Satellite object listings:
►

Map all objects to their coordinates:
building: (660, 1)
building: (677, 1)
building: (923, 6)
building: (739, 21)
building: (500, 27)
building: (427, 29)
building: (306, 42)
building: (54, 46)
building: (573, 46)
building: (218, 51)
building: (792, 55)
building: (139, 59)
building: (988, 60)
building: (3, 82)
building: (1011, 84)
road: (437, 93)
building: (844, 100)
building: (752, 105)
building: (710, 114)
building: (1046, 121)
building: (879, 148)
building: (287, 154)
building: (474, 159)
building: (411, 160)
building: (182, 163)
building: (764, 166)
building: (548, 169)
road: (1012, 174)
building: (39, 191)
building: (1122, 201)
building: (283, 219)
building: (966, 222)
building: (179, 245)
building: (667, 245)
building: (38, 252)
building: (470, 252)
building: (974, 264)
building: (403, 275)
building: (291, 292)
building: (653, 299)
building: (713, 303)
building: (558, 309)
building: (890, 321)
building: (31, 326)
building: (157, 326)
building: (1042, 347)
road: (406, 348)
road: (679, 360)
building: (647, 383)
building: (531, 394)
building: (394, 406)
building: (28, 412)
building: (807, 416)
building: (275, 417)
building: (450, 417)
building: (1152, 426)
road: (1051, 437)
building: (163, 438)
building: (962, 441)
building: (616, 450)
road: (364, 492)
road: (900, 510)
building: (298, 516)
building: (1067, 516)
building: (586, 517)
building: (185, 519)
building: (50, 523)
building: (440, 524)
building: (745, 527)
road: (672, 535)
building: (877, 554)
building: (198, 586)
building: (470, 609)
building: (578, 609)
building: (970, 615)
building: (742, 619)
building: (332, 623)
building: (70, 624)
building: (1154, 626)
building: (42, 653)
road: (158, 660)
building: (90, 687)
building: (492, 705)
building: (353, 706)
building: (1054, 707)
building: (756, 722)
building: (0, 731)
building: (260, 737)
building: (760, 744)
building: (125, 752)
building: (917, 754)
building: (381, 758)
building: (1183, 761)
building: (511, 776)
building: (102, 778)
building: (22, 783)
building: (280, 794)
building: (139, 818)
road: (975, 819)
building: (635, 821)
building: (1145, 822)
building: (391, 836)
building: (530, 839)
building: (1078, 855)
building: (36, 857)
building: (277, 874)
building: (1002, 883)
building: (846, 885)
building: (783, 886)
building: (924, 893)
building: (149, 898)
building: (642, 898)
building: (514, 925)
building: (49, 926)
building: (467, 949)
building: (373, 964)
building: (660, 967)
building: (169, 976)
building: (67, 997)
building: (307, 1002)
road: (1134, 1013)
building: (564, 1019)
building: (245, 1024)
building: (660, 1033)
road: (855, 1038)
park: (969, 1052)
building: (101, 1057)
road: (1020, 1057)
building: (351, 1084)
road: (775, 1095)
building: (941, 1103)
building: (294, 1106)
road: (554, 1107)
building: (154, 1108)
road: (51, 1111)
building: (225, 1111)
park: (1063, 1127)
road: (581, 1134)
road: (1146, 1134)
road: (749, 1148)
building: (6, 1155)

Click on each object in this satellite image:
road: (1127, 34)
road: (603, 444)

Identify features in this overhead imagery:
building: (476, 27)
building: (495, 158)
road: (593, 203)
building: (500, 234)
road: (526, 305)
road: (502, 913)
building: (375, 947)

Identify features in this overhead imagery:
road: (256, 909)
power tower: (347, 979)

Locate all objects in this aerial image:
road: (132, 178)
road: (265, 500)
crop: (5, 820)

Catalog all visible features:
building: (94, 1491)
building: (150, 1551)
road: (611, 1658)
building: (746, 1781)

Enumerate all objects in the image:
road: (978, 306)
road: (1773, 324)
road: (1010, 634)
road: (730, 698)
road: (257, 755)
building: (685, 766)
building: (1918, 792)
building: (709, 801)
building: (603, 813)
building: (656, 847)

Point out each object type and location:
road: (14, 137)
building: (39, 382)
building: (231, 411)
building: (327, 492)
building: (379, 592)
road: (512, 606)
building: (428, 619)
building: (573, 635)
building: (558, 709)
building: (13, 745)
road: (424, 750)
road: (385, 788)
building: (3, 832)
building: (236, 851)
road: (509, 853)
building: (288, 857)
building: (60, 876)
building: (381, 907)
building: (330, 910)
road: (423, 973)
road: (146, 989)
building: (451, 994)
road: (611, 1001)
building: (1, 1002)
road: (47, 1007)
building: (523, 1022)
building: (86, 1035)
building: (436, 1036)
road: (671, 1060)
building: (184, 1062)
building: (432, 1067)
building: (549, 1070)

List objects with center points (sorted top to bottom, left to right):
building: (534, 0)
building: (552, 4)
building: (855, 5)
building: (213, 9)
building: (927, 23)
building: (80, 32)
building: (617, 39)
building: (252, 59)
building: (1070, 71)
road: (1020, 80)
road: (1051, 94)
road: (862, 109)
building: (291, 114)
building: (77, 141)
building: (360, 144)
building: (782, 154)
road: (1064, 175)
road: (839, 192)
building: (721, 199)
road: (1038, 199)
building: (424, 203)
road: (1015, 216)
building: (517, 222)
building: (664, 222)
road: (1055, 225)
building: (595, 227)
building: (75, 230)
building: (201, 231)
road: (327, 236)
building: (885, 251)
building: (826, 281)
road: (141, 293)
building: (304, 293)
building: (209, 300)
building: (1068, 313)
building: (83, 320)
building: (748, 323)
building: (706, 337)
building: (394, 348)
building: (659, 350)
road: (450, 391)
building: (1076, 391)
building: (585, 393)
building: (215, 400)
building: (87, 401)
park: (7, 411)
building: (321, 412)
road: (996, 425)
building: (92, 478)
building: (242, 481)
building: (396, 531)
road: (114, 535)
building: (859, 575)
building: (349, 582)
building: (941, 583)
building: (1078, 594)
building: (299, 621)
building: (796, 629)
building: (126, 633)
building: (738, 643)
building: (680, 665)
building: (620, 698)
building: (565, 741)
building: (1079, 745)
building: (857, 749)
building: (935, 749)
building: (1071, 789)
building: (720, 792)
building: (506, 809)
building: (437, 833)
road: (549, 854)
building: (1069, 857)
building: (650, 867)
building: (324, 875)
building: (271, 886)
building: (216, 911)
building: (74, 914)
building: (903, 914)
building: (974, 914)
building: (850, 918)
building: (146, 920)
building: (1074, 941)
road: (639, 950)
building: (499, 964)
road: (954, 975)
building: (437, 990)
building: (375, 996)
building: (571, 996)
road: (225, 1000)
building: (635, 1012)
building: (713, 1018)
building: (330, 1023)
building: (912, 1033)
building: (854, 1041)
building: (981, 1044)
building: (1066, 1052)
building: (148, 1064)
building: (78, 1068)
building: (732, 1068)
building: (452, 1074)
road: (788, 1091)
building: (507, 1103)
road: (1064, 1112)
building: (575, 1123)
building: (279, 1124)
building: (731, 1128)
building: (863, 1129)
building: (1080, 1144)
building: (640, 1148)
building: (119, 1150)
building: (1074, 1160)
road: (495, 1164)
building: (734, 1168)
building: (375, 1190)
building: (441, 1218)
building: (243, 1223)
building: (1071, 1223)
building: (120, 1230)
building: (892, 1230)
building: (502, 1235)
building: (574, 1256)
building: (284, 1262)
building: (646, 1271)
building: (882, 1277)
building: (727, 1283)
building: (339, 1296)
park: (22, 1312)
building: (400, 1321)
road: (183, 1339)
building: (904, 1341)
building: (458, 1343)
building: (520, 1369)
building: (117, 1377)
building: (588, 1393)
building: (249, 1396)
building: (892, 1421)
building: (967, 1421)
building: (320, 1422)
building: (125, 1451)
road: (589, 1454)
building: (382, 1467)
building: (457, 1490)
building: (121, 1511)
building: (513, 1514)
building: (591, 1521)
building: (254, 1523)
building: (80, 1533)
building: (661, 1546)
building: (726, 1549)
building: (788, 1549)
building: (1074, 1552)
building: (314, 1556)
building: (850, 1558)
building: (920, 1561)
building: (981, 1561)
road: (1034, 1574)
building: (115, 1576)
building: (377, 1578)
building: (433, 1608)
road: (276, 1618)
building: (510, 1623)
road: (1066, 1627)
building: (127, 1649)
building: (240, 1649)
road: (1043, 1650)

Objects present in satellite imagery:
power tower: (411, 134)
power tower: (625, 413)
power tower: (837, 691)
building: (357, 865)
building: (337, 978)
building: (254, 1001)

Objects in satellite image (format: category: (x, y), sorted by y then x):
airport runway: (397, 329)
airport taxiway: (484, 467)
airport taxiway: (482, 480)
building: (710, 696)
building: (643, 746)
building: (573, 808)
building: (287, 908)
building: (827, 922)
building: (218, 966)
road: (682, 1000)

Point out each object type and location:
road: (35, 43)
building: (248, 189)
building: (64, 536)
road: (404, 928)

◄

Your assignment:
Go through the entries above and copy every line containing "airport".

Written response:
airport runway: (397, 329)
airport taxiway: (484, 467)
airport taxiway: (482, 480)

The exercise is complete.